(Coordinate-based change listings)
● ● ● ● ●

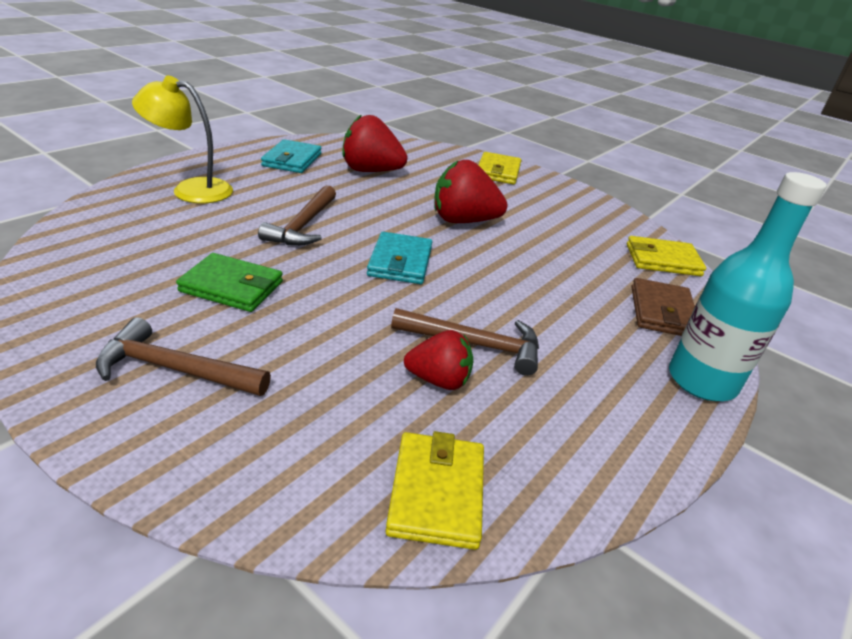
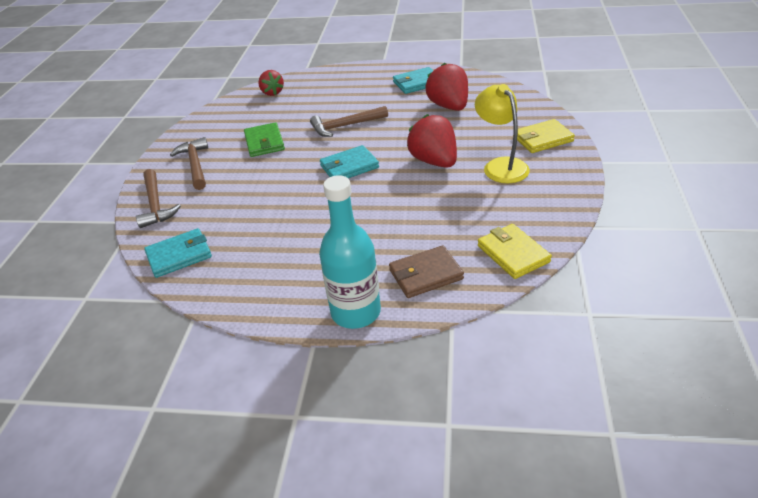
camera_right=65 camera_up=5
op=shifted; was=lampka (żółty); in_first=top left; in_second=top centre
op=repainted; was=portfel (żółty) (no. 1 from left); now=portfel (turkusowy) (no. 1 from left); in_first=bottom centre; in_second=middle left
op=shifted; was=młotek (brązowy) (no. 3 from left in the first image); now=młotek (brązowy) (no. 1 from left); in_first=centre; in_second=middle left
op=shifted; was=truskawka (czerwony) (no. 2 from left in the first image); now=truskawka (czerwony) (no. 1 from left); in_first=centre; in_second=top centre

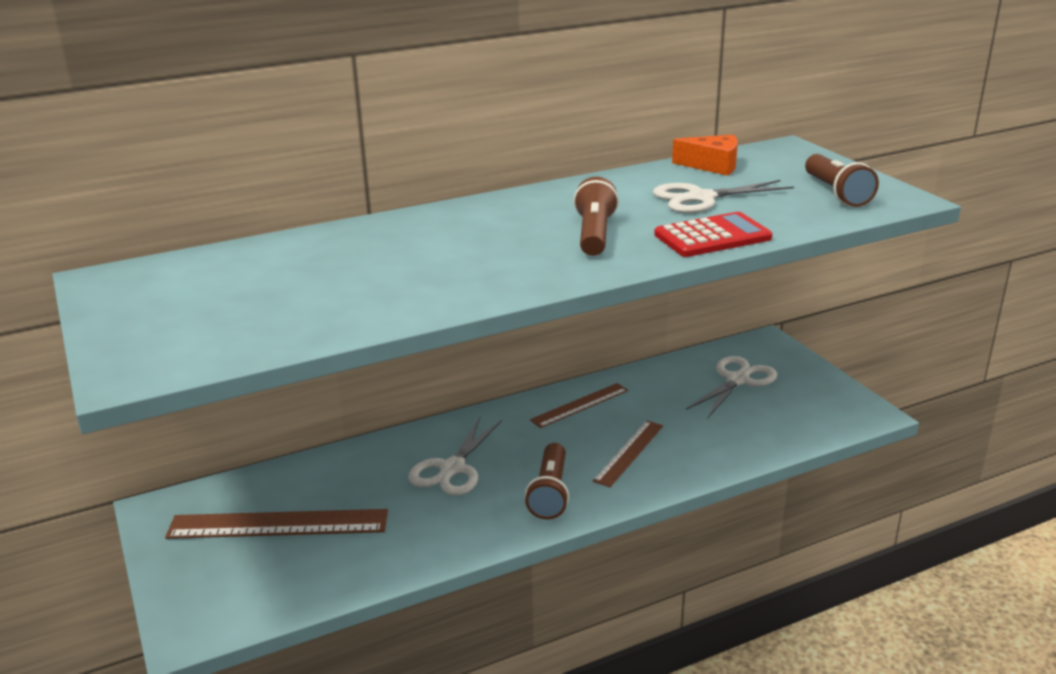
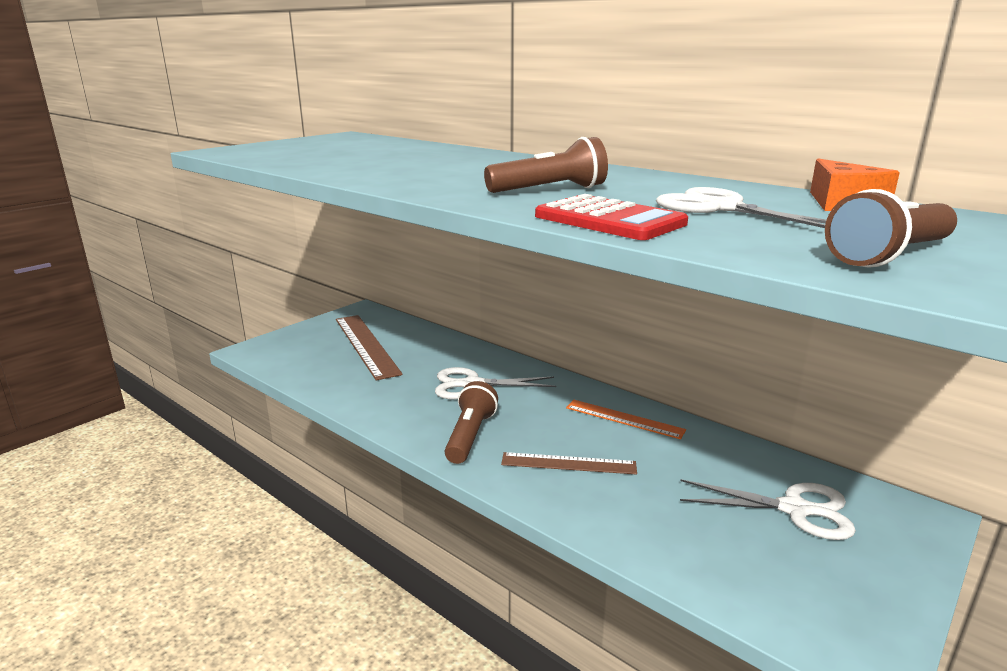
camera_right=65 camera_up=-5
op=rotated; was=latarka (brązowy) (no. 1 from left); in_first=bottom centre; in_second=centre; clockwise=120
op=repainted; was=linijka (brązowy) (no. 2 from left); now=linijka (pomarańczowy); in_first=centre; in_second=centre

● ● ● ● ●

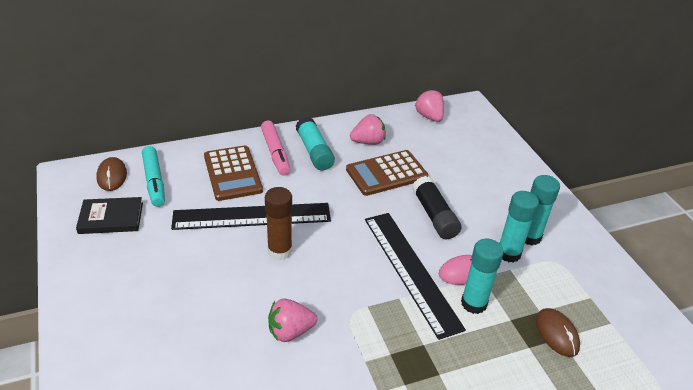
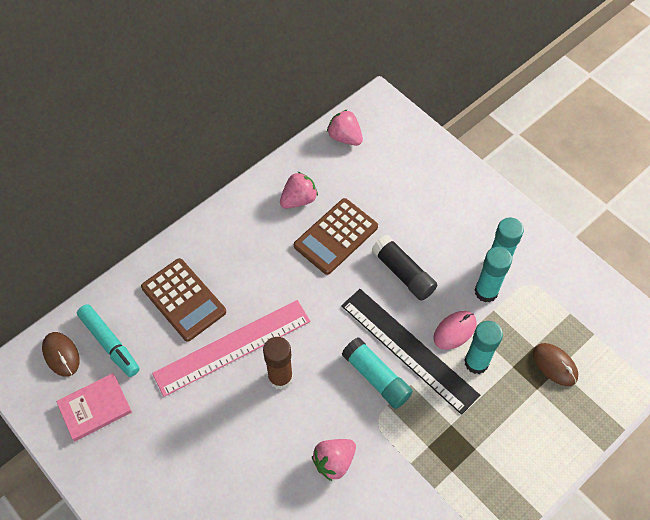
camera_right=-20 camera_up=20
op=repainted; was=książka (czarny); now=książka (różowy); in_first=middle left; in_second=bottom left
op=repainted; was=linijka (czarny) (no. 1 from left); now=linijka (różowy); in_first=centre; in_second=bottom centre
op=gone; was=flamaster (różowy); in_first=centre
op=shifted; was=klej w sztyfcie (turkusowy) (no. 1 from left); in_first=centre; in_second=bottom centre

● ● ● ● ●

Work task> Out of the data above, transcribe exactly and only the lines starting with the line that has "op=repainted; was=portfel (żółty)" and going on through the line that has "op=shifted; was=młotek (brązowy)", both included.

Exercise solution>
op=repainted; was=portfel (żółty) (no. 1 from left); now=portfel (turkusowy) (no. 1 from left); in_first=bottom centre; in_second=middle left
op=shifted; was=młotek (brązowy) (no. 3 from left in the first image); now=młotek (brązowy) (no. 1 from left); in_first=centre; in_second=middle left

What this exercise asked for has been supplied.